[Start of Attachment]

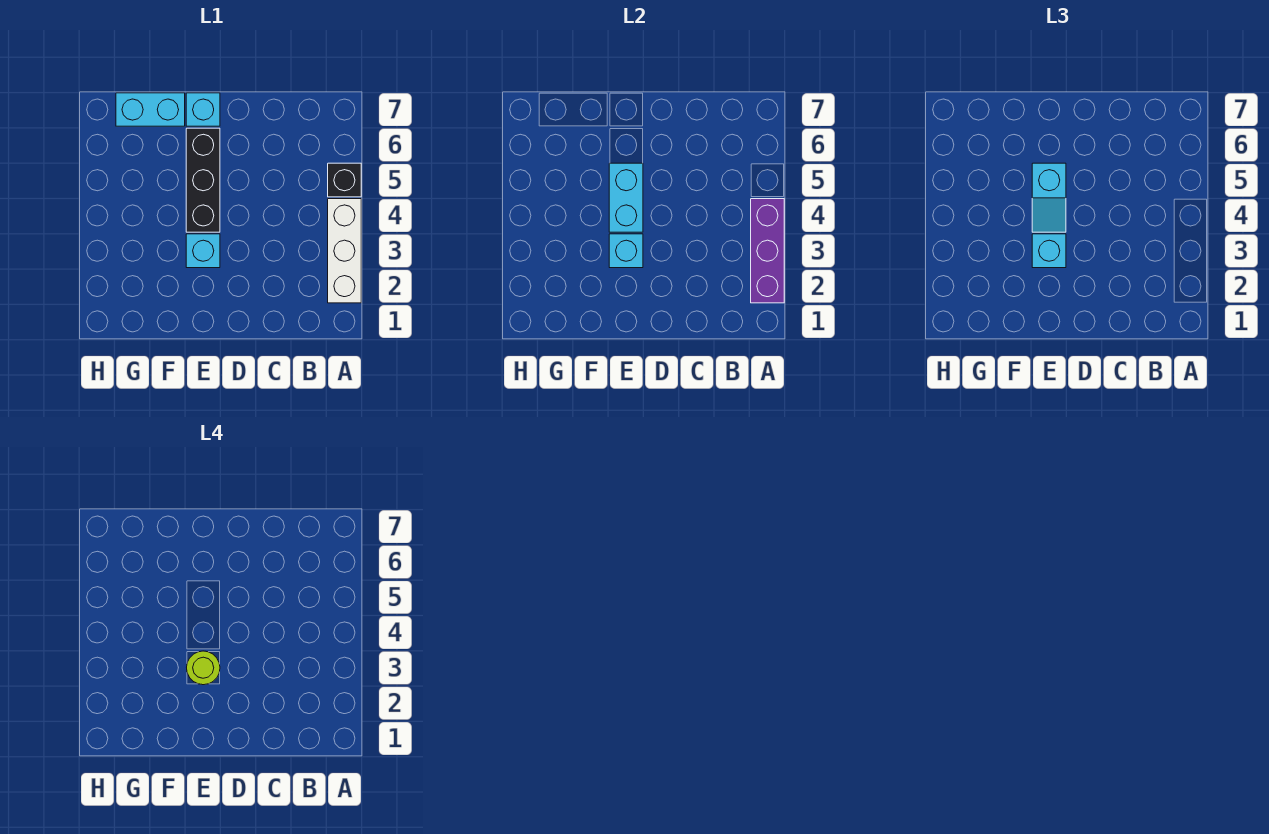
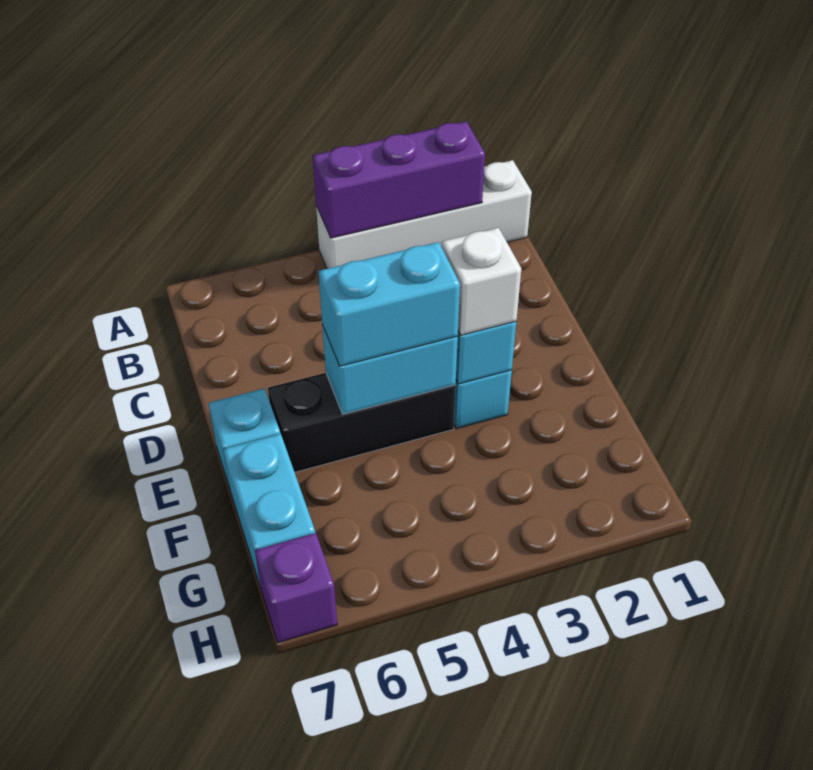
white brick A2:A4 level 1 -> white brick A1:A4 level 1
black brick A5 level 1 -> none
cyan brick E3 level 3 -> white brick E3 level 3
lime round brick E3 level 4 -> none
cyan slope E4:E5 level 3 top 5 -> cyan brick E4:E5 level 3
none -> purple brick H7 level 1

[End of Attachment]
[Start of Attachment]

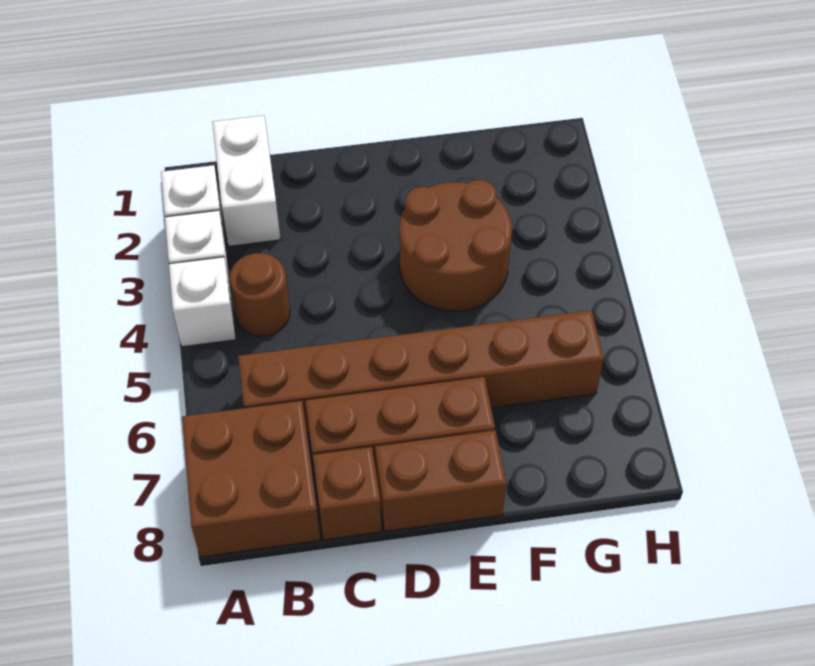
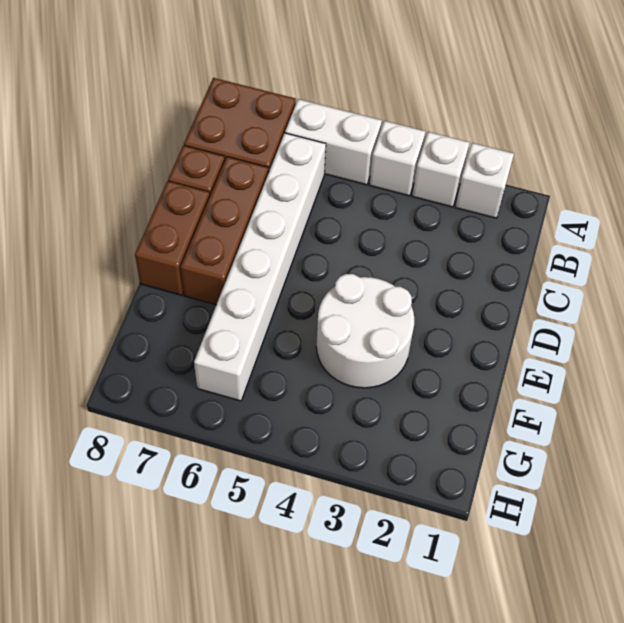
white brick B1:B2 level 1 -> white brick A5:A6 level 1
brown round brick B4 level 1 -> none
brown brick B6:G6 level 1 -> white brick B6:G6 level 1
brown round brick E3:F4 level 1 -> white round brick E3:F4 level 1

[End of Attachment]

**Exercise brief:**
Above this task is a listing. Restate, word for word and with nothing added, the lines from the one with "lime round brick E3 level 4 -> none" through the one with "none -> purple brick H7 level 1".

**Completed task:**
lime round brick E3 level 4 -> none
cyan slope E4:E5 level 3 top 5 -> cyan brick E4:E5 level 3
none -> purple brick H7 level 1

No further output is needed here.